▶ **Assigned task**: Where the string "none" appears in a line of the data, show that line.

▶ **Revision comparison data**:
* * * * * * *

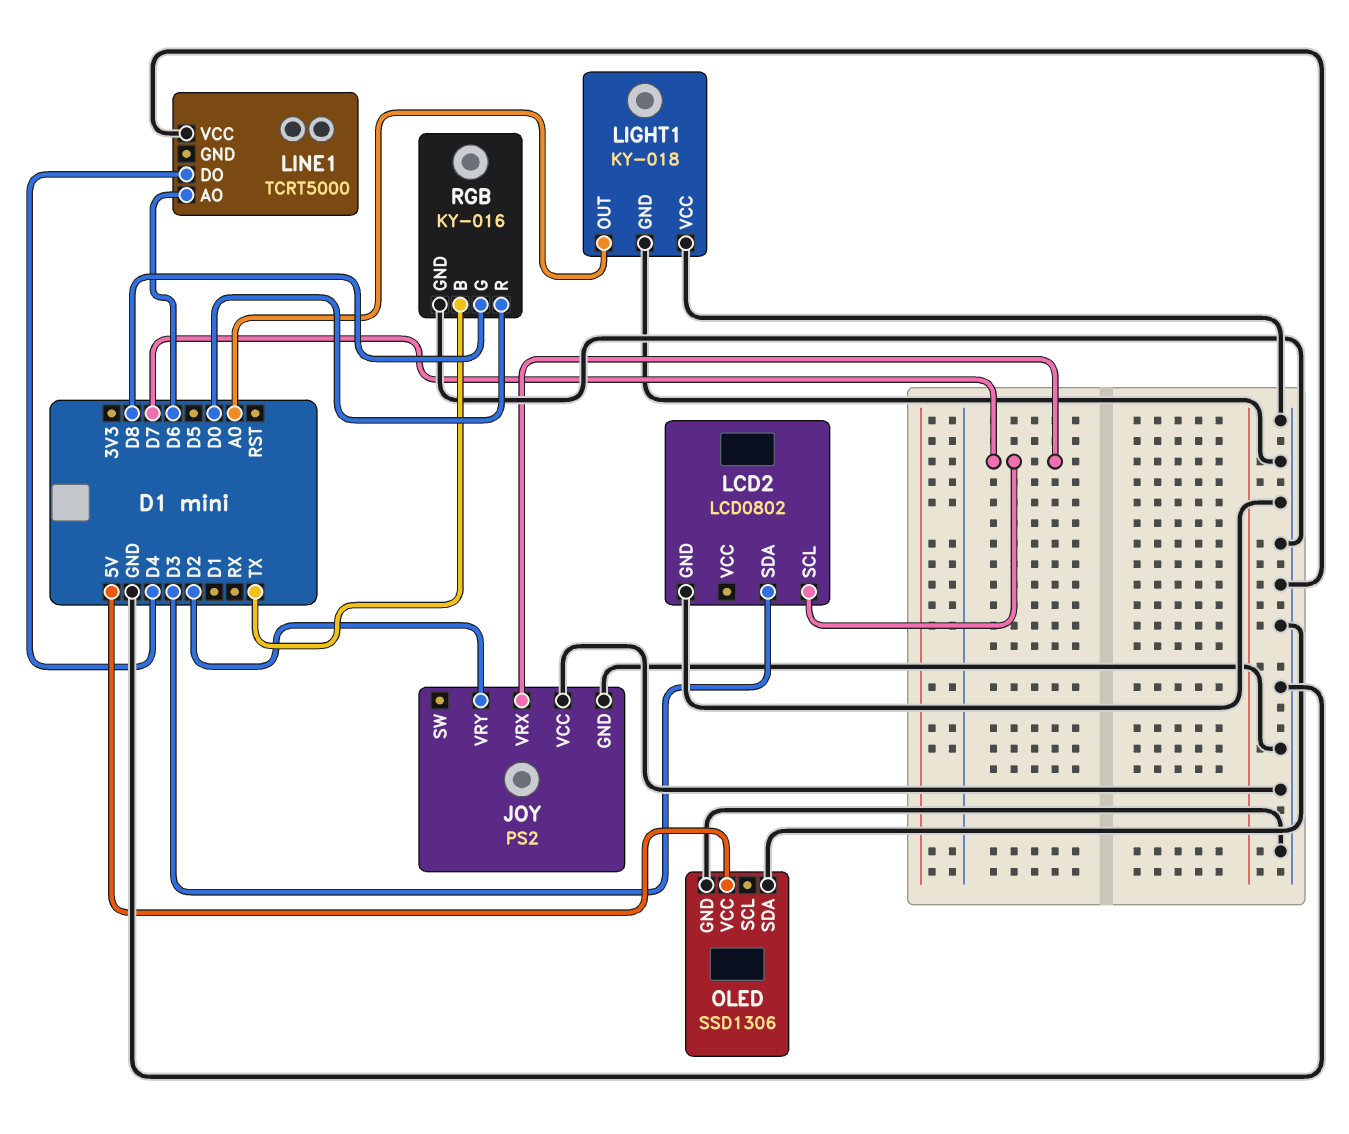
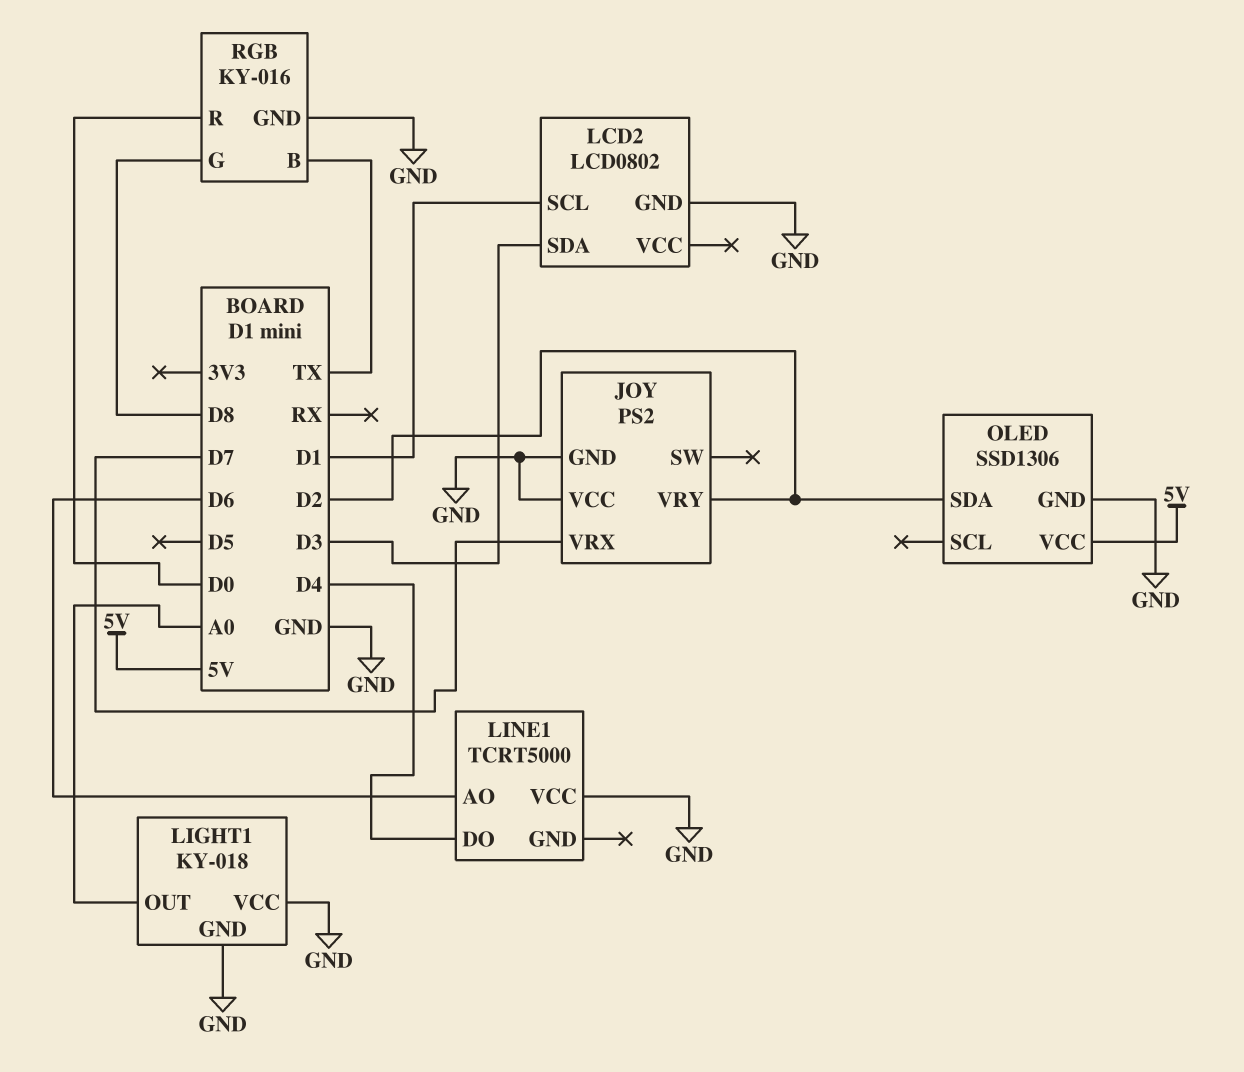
LCD2 pin SCL: D7 -> D1
OLED pin SDA: GND -> D2

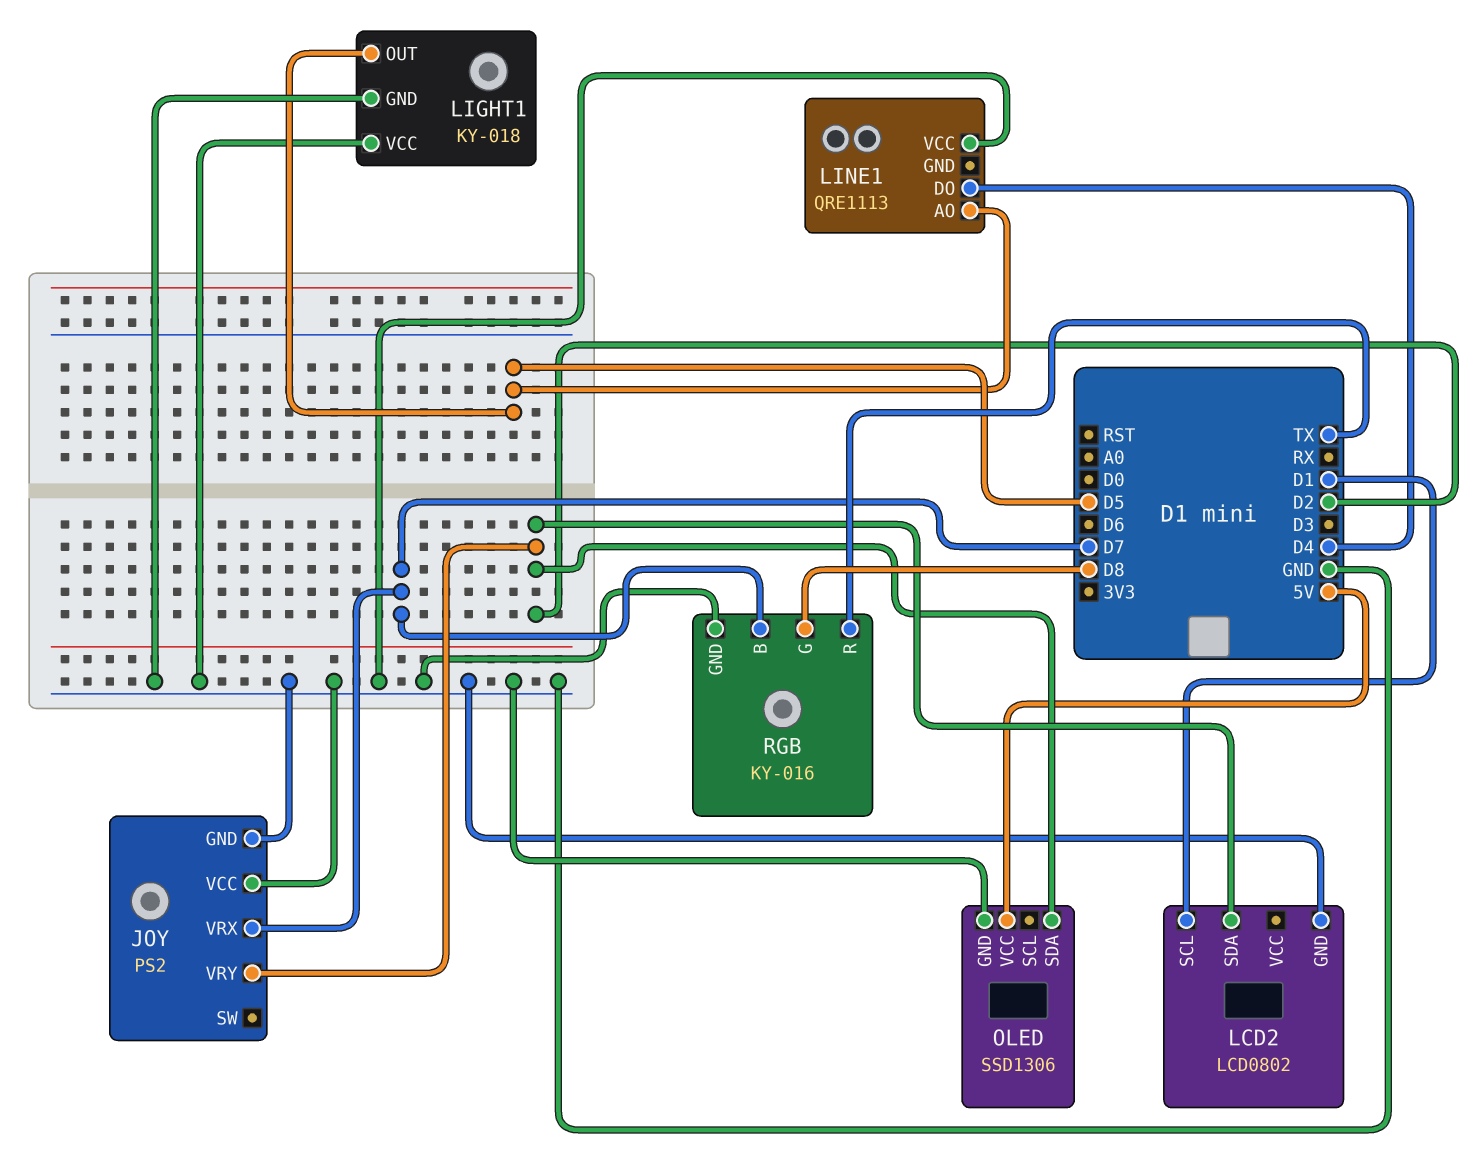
LCD2 pin SDA: D3 -> D2
LIGHT1 pin OUT: A0 -> D5
LINE1: TCRT5000 -> QRE1113
LINE1 pin AO: D6 -> D5
RGB pin B: TX -> D7
RGB pin R: D0 -> TX

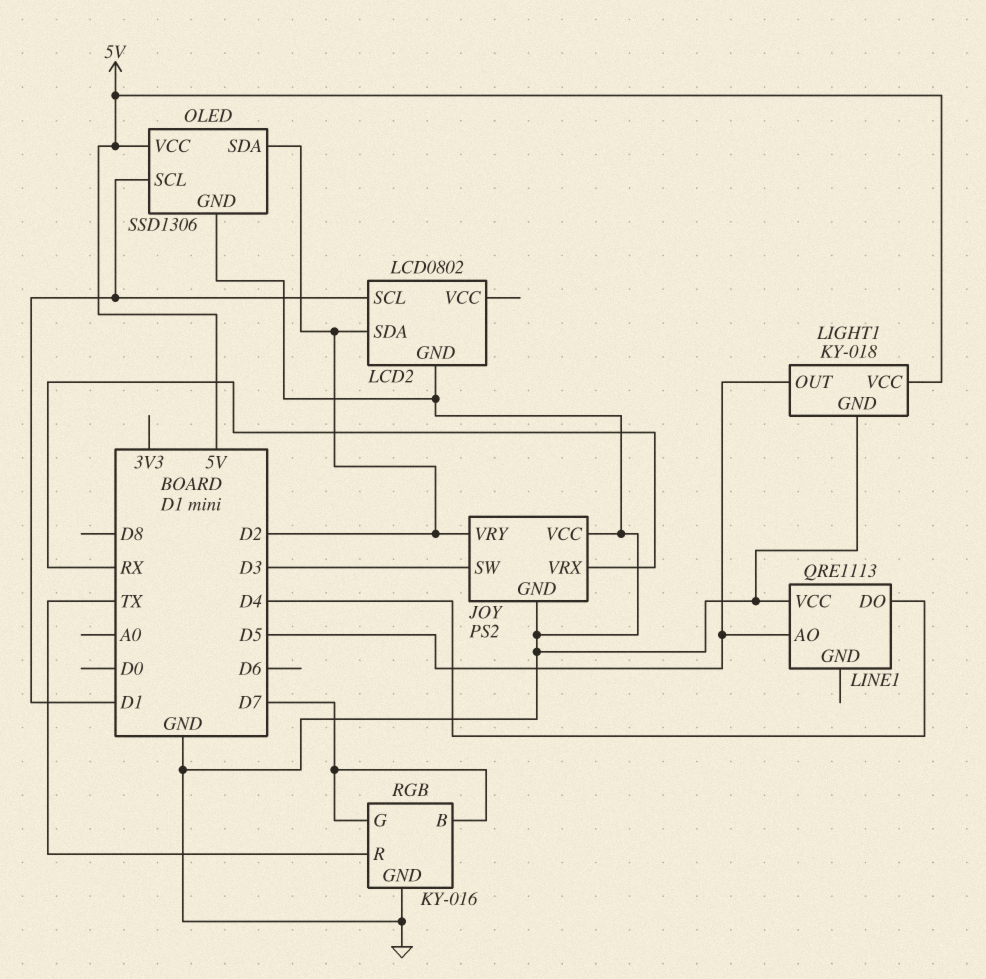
JOY pin SW: none -> D3
JOY pin VRX: D7 -> RX
LIGHT1 pin VCC: GND -> 5V
OLED pin SCL: none -> D1
RGB pin G: D8 -> D7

* * * * * * *

▶ **Finished task**:
JOY pin SW: none -> D3
OLED pin SCL: none -> D1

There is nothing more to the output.